LISTED RECORDS:
● ● ● ● ● ● ●

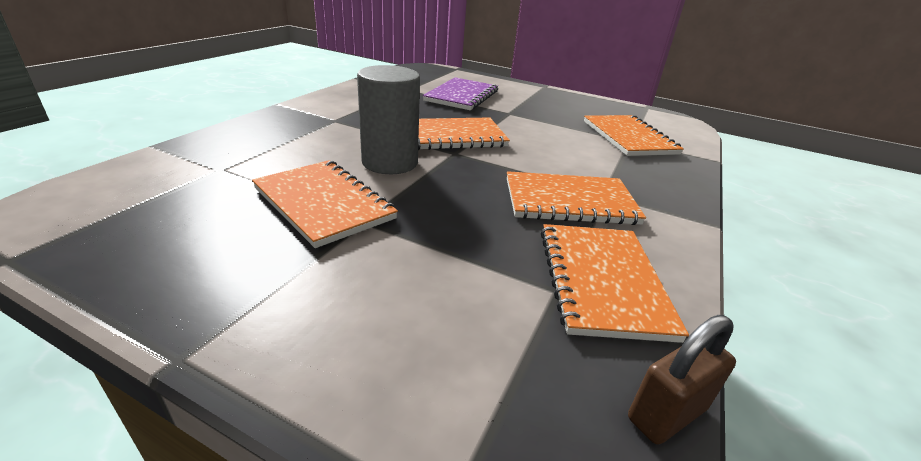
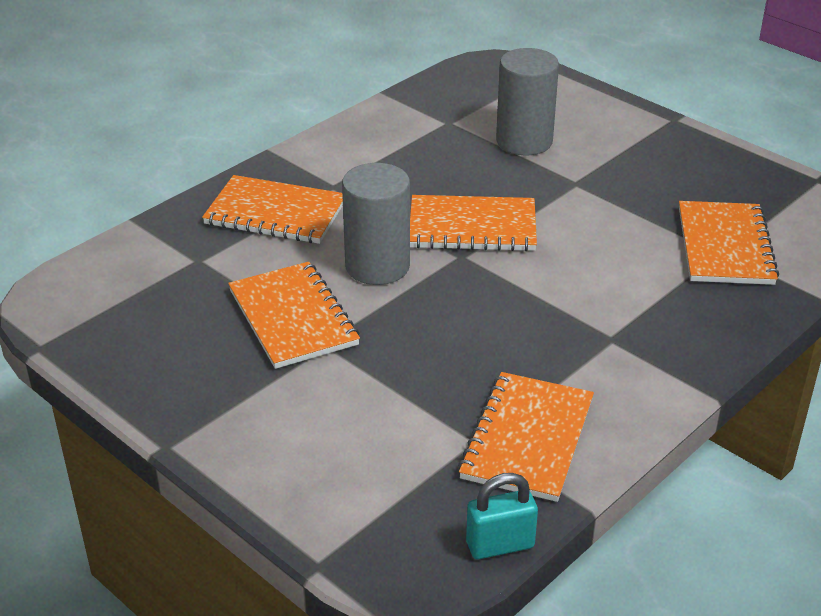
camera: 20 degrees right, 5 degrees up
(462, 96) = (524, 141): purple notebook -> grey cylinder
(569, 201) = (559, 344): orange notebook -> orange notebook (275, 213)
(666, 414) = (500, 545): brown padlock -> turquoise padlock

● ● ● ● ● ● ●

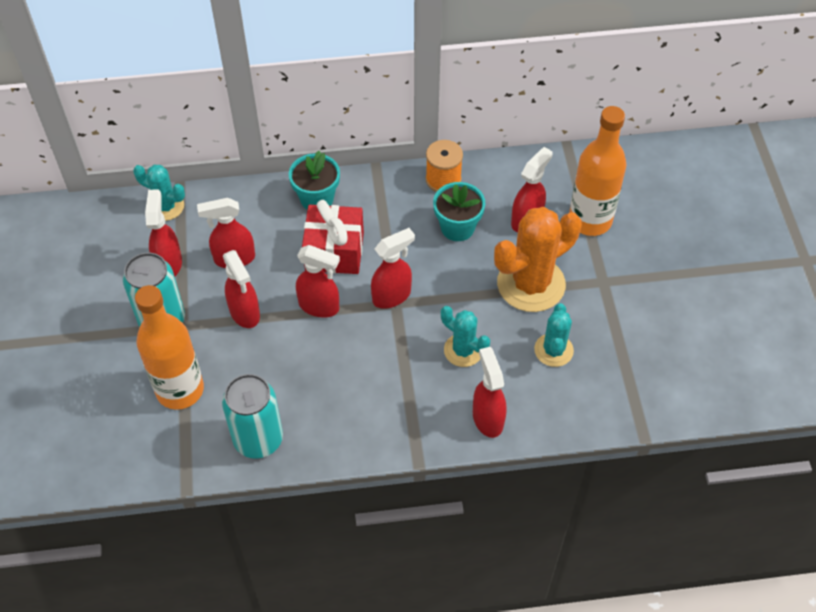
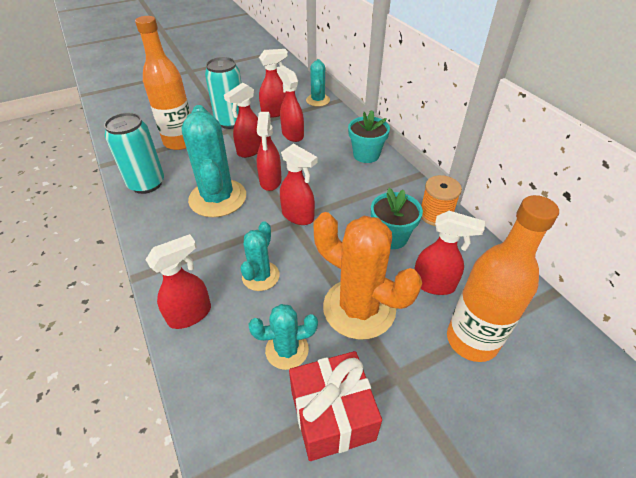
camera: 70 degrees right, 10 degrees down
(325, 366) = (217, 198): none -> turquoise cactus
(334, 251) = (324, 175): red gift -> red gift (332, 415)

● ● ● ● ● ● ●

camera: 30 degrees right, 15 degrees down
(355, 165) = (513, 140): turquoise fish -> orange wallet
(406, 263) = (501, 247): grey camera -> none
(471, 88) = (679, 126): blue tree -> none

● ● ● ● ● ● ●

There is a line with "(569, 201) = (559, 344): orange" and a line with "(666, 414) = (500, 545): brown" above. Copy exactly those two lines and all lines between them, with nothing else.

(569, 201) = (559, 344): orange notebook -> orange notebook (275, 213)
(666, 414) = (500, 545): brown padlock -> turquoise padlock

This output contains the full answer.